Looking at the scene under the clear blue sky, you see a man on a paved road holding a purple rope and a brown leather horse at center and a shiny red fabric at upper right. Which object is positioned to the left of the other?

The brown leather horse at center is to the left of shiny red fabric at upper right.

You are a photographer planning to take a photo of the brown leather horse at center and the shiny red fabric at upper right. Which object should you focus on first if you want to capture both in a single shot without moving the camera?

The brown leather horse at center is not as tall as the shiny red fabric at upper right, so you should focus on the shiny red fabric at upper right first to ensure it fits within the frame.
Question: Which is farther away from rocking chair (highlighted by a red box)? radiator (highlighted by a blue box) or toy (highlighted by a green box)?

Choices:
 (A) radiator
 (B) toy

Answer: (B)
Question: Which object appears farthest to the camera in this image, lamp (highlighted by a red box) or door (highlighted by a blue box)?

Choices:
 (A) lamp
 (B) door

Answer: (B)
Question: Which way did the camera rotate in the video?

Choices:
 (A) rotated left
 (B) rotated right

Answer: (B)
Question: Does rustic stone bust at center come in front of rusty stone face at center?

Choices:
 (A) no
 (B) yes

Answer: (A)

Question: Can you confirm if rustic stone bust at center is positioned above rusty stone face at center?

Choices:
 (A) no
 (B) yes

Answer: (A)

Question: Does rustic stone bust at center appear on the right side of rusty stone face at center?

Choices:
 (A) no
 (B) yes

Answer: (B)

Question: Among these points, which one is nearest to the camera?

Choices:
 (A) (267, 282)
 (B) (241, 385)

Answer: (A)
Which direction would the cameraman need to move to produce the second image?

§ WRITTEN TASK:
Write the records out again, renaming "rusty stone face" to "weathered stone face" everywhere it occurs and leaving the rest unchanged.

§ RESULT OF THIS TASK:
Looking at the scene under the clear blue sky, you see a man on a paved road holding a purple rope and a brown leather horse at center and a shiny red fabric at upper right. Which object is positioned to the left of the other?

The brown leather horse at center is to the left of shiny red fabric at upper right.

You are a photographer planning to take a photo of the brown leather horse at center and the shiny red fabric at upper right. Which object should you focus on first if you want to capture both in a single shot without moving the camera?

The brown leather horse at center is not as tall as the shiny red fabric at upper right, so you should focus on the shiny red fabric at upper right first to ensure it fits within the frame.
Question: Which is farther away from rocking chair (highlighted by a red box)? radiator (highlighted by a blue box) or toy (highlighted by a green box)?

Choices:
 (A) radiator
 (B) toy

Answer: (B)
Question: Which object appears farthest to the camera in this image, lamp (highlighted by a red box) or door (highlighted by a blue box)?

Choices:
 (A) lamp
 (B) door

Answer: (B)
Question: Which way did the camera rotate in the video?

Choices:
 (A) rotated left
 (B) rotated right

Answer: (B)
Question: Does rustic stone bust at center come in front of weathered stone face at center?

Choices:
 (A) no
 (B) yes

Answer: (A)

Question: Can you confirm if rustic stone bust at center is positioned above weathered stone face at center?

Choices:
 (A) no
 (B) yes

Answer: (A)

Question: Does rustic stone bust at center appear on the right side of weathered stone face at center?

Choices:
 (A) no
 (B) yes

Answer: (B)

Question: Among these points, which one is nearest to the camera?

Choices:
 (A) (267, 282)
 (B) (241, 385)

Answer: (A)
Which direction would the cameraman need to move to produce the second image?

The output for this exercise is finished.